ACTION ITEM
Make an exact copy of all the entries below, with the pictures left out.

=== DATA FOR THIS TASK ===

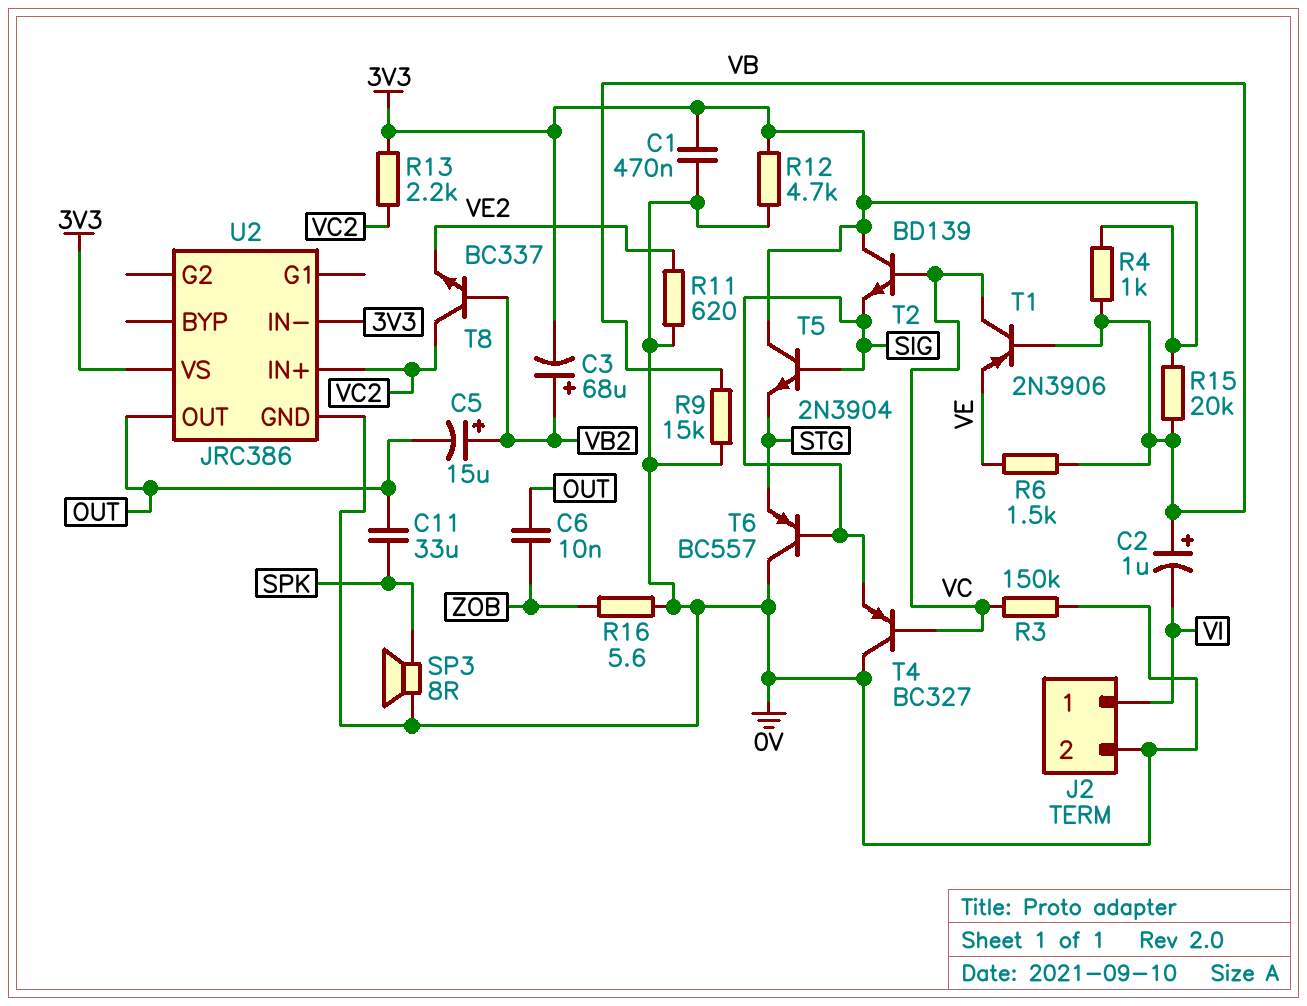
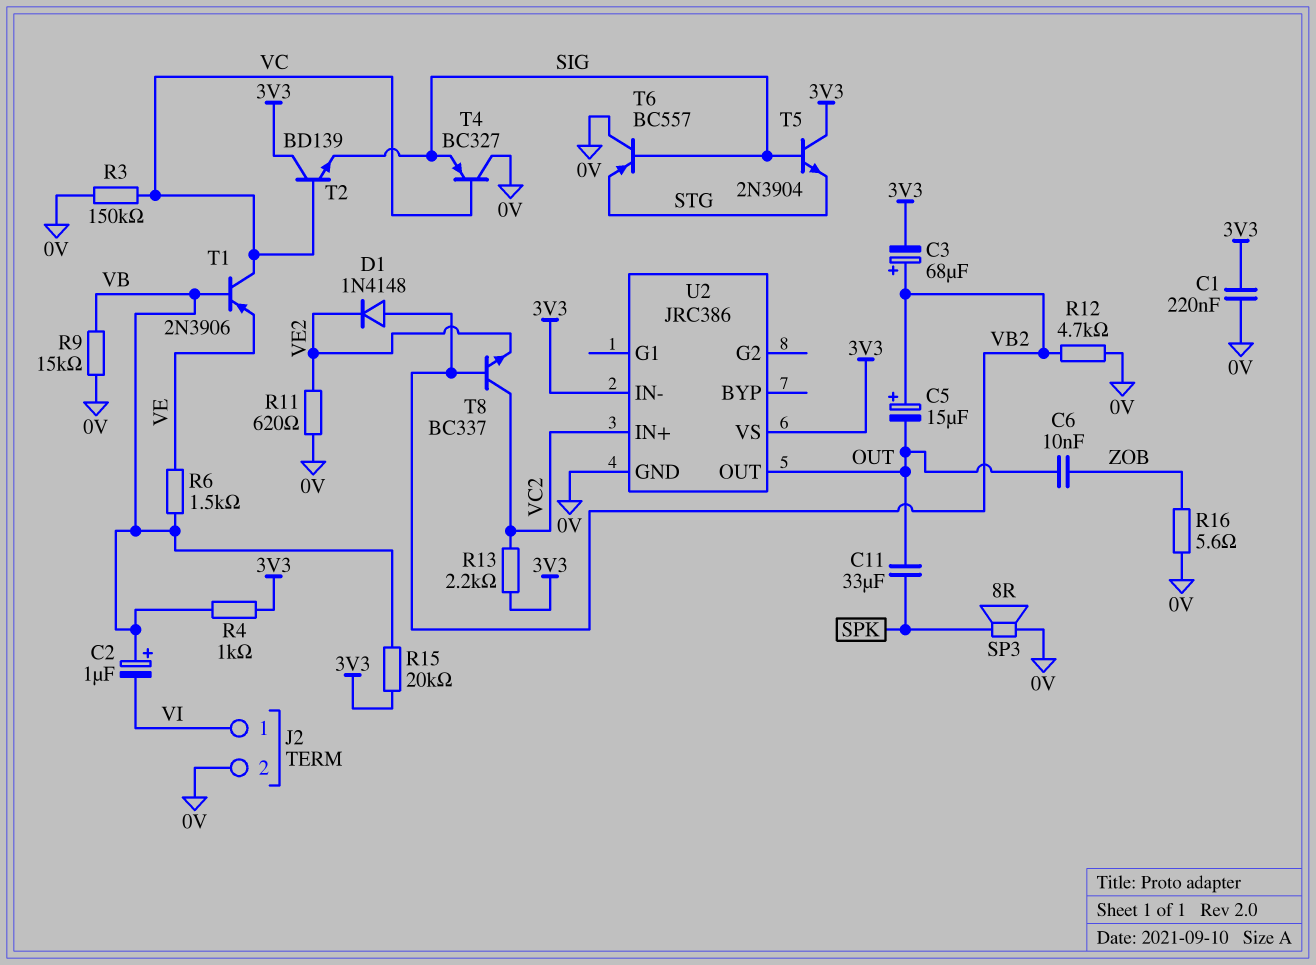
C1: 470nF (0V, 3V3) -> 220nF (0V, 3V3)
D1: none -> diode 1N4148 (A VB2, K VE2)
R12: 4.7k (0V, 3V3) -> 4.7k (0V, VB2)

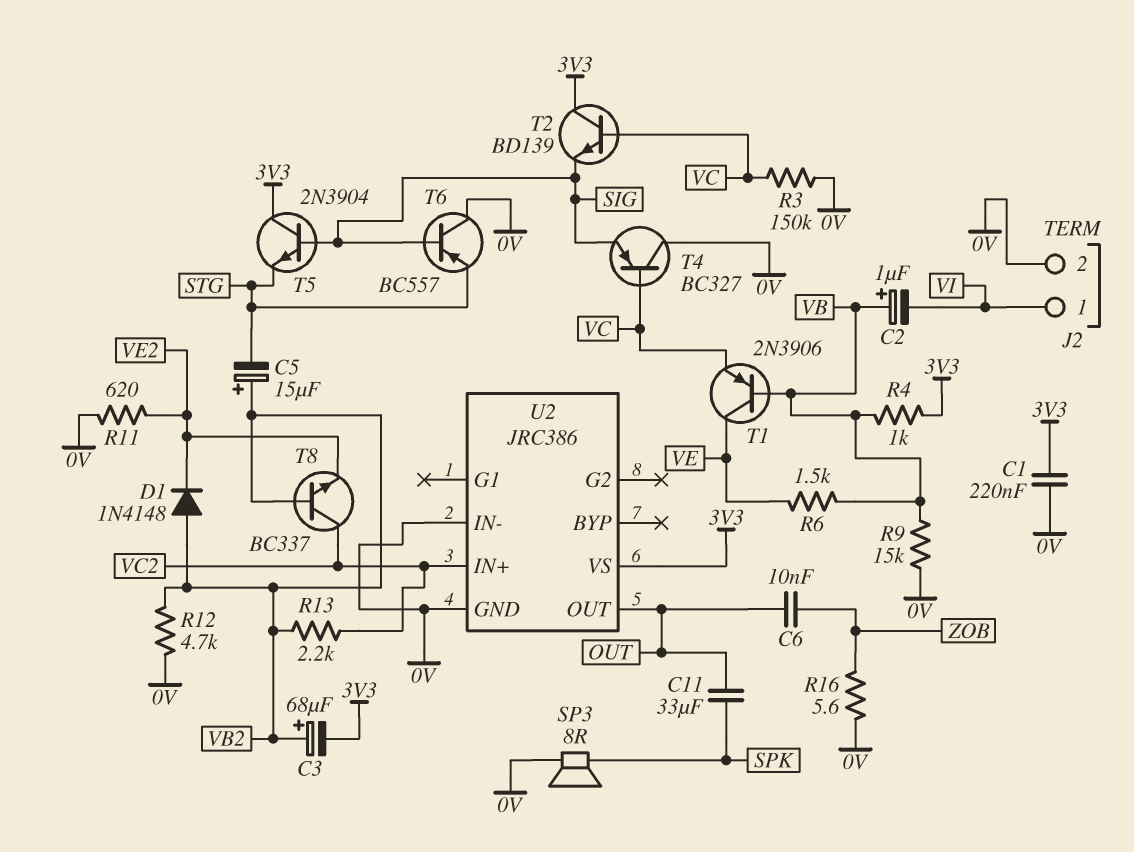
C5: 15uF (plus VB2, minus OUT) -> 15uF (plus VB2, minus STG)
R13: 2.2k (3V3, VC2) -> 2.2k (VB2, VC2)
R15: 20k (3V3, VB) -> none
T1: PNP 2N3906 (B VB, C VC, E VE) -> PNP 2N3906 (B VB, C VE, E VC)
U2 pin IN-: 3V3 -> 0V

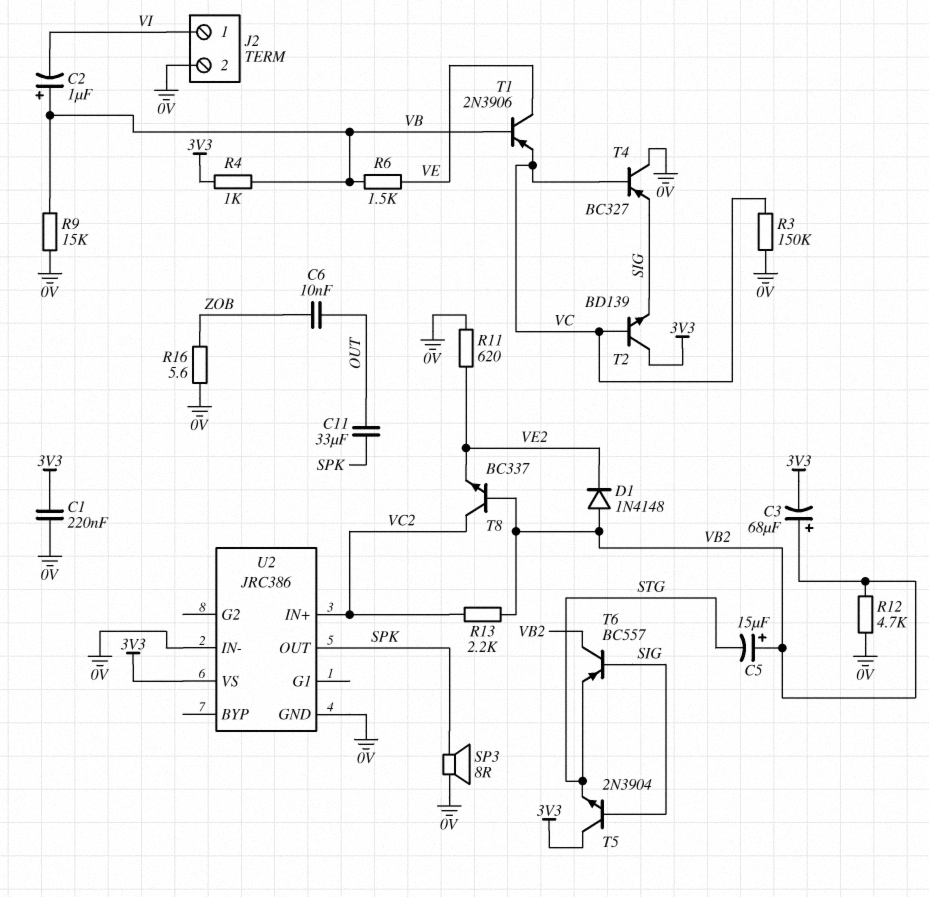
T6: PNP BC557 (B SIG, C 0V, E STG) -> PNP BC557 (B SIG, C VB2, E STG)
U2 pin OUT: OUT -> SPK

===

ANSWER SPACE
C1: 470nF (0V, 3V3) -> 220nF (0V, 3V3)
D1: none -> diode 1N4148 (A VB2, K VE2)
R12: 4.7k (0V, 3V3) -> 4.7k (0V, VB2)

C5: 15uF (plus VB2, minus OUT) -> 15uF (plus VB2, minus STG)
R13: 2.2k (3V3, VC2) -> 2.2k (VB2, VC2)
R15: 20k (3V3, VB) -> none
T1: PNP 2N3906 (B VB, C VC, E VE) -> PNP 2N3906 (B VB, C VE, E VC)
U2 pin IN-: 3V3 -> 0V

T6: PNP BC557 (B SIG, C 0V, E STG) -> PNP BC557 (B SIG, C VB2, E STG)
U2 pin OUT: OUT -> SPK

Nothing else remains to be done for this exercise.